[Supplied data]
-*-
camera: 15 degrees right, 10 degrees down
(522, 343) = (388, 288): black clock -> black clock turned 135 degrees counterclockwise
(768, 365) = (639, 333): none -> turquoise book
-*-
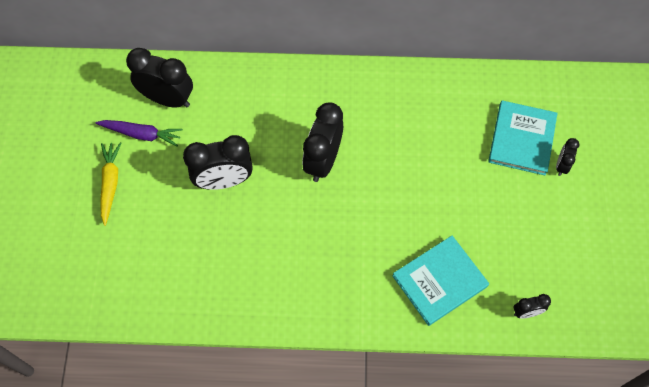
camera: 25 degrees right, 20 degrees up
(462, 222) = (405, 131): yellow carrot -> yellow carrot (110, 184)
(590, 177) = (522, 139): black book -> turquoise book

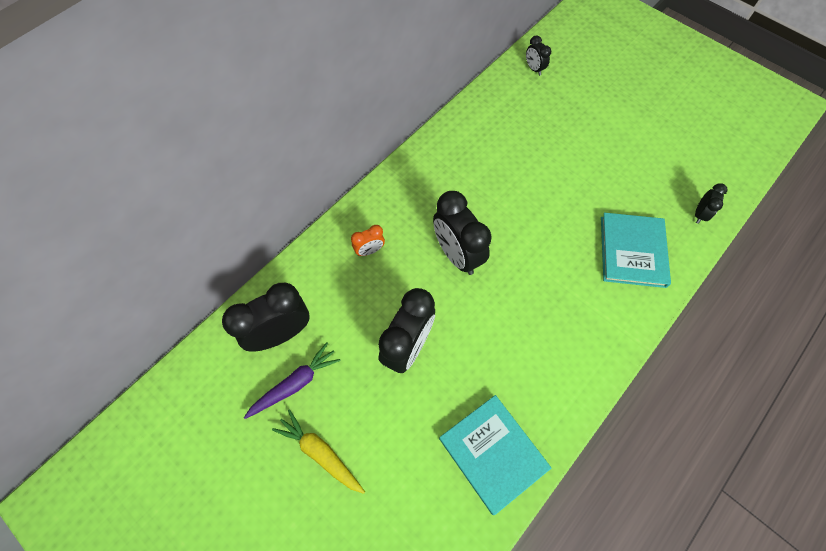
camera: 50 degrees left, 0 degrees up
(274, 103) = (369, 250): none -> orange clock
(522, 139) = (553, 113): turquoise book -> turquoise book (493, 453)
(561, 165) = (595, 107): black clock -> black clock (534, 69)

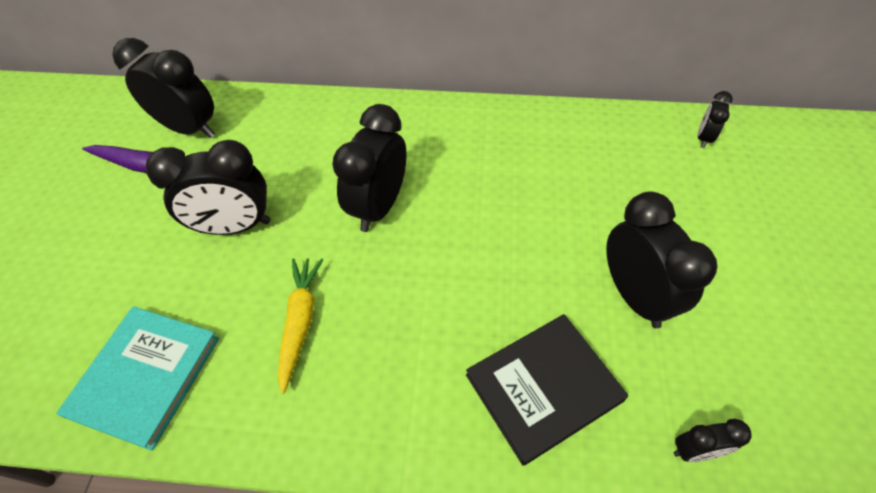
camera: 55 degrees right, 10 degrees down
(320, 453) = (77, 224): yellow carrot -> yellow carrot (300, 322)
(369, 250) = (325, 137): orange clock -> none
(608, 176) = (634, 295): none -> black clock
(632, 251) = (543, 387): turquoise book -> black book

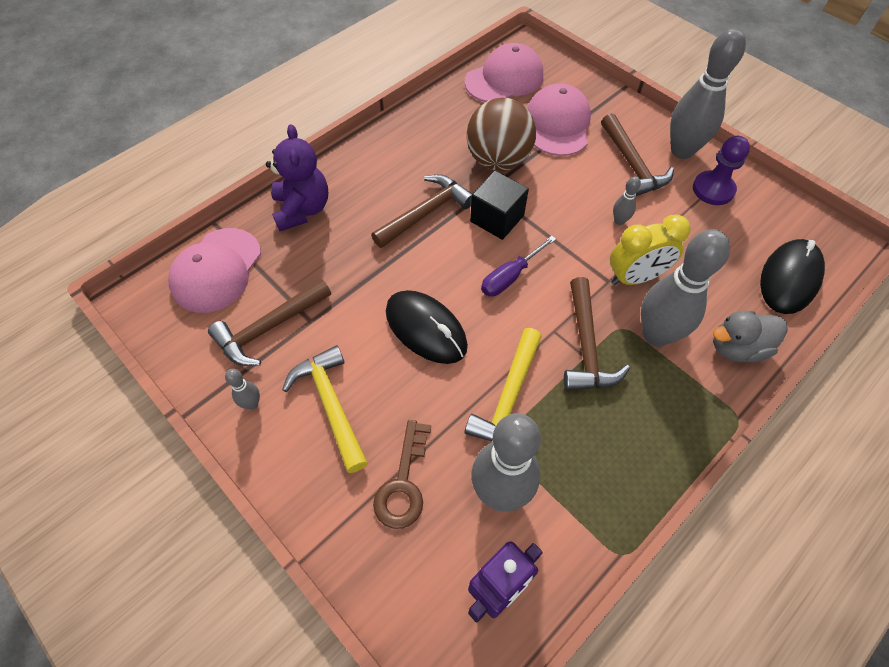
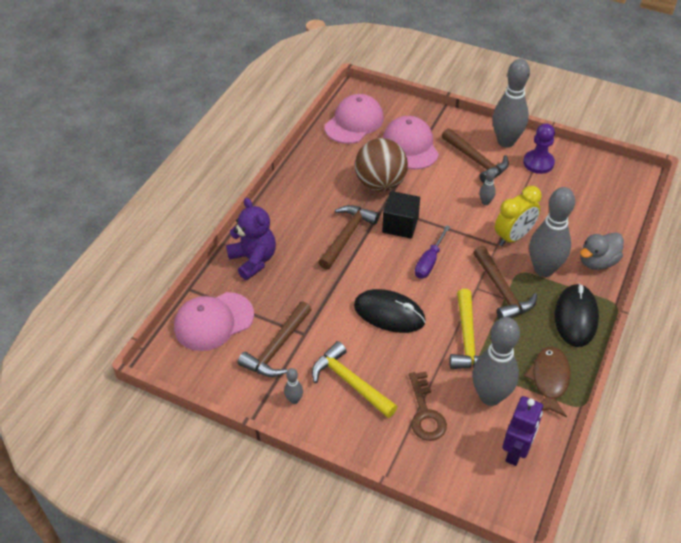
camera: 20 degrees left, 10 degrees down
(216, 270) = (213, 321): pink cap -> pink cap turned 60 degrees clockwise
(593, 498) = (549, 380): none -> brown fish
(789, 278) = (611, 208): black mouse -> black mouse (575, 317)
-*-
[Instructions to follow] Give every line of the material that includes the string "black".

[Finished task]
(522, 343) = (388, 288): black clock -> black clock turned 135 degrees counterclockwise
(590, 177) = (522, 139): black book -> turquoise book
(561, 165) = (595, 107): black clock -> black clock (534, 69)
(608, 176) = (634, 295): none -> black clock
(632, 251) = (543, 387): turquoise book -> black book
(789, 278) = (611, 208): black mouse -> black mouse (575, 317)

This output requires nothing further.